-------- Datenbereich --------

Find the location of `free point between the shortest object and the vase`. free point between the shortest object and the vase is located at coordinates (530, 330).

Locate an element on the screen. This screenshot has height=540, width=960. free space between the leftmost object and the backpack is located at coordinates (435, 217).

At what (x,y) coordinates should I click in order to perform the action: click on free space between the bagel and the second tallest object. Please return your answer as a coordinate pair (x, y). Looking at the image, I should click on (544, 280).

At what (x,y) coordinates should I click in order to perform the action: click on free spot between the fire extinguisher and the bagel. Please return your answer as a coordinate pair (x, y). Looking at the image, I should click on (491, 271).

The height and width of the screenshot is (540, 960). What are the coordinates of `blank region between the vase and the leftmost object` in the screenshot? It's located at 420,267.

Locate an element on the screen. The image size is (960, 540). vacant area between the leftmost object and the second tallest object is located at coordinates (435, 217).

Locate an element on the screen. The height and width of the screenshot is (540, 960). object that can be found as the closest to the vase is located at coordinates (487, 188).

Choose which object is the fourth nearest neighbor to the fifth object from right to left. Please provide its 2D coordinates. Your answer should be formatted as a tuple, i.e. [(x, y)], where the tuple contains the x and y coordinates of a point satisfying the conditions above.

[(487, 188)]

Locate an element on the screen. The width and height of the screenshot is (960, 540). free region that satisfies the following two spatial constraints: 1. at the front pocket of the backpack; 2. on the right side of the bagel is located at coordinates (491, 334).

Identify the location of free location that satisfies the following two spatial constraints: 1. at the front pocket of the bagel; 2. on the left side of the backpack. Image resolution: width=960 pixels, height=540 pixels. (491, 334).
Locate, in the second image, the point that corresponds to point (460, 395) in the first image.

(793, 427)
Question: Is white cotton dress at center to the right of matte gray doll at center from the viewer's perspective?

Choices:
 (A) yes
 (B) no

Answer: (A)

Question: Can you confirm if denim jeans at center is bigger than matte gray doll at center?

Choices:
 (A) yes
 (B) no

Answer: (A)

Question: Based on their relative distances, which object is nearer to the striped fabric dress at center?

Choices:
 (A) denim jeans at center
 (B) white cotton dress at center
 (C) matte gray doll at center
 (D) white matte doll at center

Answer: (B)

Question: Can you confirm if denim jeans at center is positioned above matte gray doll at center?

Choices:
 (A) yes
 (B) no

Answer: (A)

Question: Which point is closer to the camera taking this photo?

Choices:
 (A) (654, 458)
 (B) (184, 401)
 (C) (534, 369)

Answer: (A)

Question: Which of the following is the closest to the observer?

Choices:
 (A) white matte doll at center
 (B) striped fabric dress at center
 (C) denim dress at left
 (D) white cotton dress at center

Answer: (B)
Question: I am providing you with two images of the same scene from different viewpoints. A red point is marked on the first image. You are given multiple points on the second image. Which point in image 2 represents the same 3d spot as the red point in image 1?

--------

Aufgabe –
Wandle alle Einträge oben in eine Markdown-Tabelle mit den Spalten „Nr“ und „Zeile“ um. „Nr“ enthält eine fortlaufende Zeilennummer und „Zeile“ den Zeileninhalt. Leerzeilen werden ausgelassen.

Erledigte Aufgabe –
| Nr | Zeile |
|---|---|
| 1 | Find the location of `free point between the shortest object and the vase`. free point between the shortest object and the vase is located at coordinates (530, 330). |
| 2 | Locate an element on the screen. This screenshot has height=540, width=960. free space between the leftmost object and the backpack is located at coordinates (435, 217). |
| 3 | At what (x,y) coordinates should I click in order to perform the action: click on free space between the bagel and the second tallest object. Please return your answer as a coordinate pair (x, y). Looking at the image, I should click on (544, 280). |
| 4 | At what (x,y) coordinates should I click in order to perform the action: click on free spot between the fire extinguisher and the bagel. Please return your answer as a coordinate pair (x, y). Looking at the image, I should click on (491, 271). |
| 5 | The height and width of the screenshot is (540, 960). What are the coordinates of `blank region between the vase and the leftmost object` in the screenshot? It's located at 420,267. |
| 6 | Locate an element on the screen. The image size is (960, 540). vacant area between the leftmost object and the second tallest object is located at coordinates (435, 217). |
| 7 | Locate an element on the screen. The height and width of the screenshot is (540, 960). object that can be found as the closest to the vase is located at coordinates (487, 188). |
| 8 | Choose which object is the fourth nearest neighbor to the fifth object from right to left. Please provide its 2D coordinates. Your answer should be formatted as a tuple, i.e. [(x, y)], where the tuple contains the x and y coordinates of a point satisfying the conditions above. |
| 9 | [(487, 188)] |
| 10 | Locate an element on the screen. The width and height of the screenshot is (960, 540). free region that satisfies the following two spatial constraints: 1. at the front pocket of the backpack; 2. on the right side of the bagel is located at coordinates (491, 334). |
| 11 | Identify the location of free location that satisfies the following two spatial constraints: 1. at the front pocket of the bagel; 2. on the left side of the backpack. Image resolution: width=960 pixels, height=540 pixels. (491, 334). |
| 12 | Locate, in the second image, the point that corresponds to point (460, 395) in the first image. |
| 13 | (793, 427) |
| 14 | Question: Is white cotton dress at center to the right of matte gray doll at center from the viewer's perspective? |
| 15 | Choices: |
| 16 |  (A) yes |
| 17 |  (B) no |
| 18 | Answer: (A) |
| 19 | Question: Can you confirm if denim jeans at center is bigger than matte gray doll at center? |
| 20 | Choices: |
| 21 |  (A) yes |
| 22 |  (B) no |
| 23 | Answer: (A) |
| 24 | Question: Based on their relative distances, which object is nearer to the striped fabric dress at center? |
| 25 | Choices: |
| 26 |  (A) denim jeans at center |
| 27 |  (B) white cotton dress at center |
| 28 |  (C) matte gray doll at center |
| 29 |  (D) white matte doll at center |
| 30 | Answer: (B) |
| 31 | Question: Can you confirm if denim jeans at center is positioned above matte gray doll at center? |
| 32 | Choices: |
| 33 |  (A) yes |
| 34 |  (B) no |
| 35 | Answer: (A) |
| 36 | Question: Which point is closer to the camera taking this photo? |
| 37 | Choices: |
| 38 |  (A) (654, 458) |
| 39 |  (B) (184, 401) |
| 40 |  (C) (534, 369) |
| 41 | Answer: (A) |
| 42 | Question: Which of the following is the closest to the observer? |
| 43 | Choices: |
| 44 |  (A) white matte doll at center |
| 45 |  (B) striped fabric dress at center |
| 46 |  (C) denim dress at left |
| 47 |  (D) white cotton dress at center |
| 48 | Answer: (B) |
| 49 | Question: I am providing you with two images of the same scene from different viewpoints. A red point is marked on the first image. You are given multiple points on the second image. Which point in image 2 represents the same 3d spot as the red point in image 1? |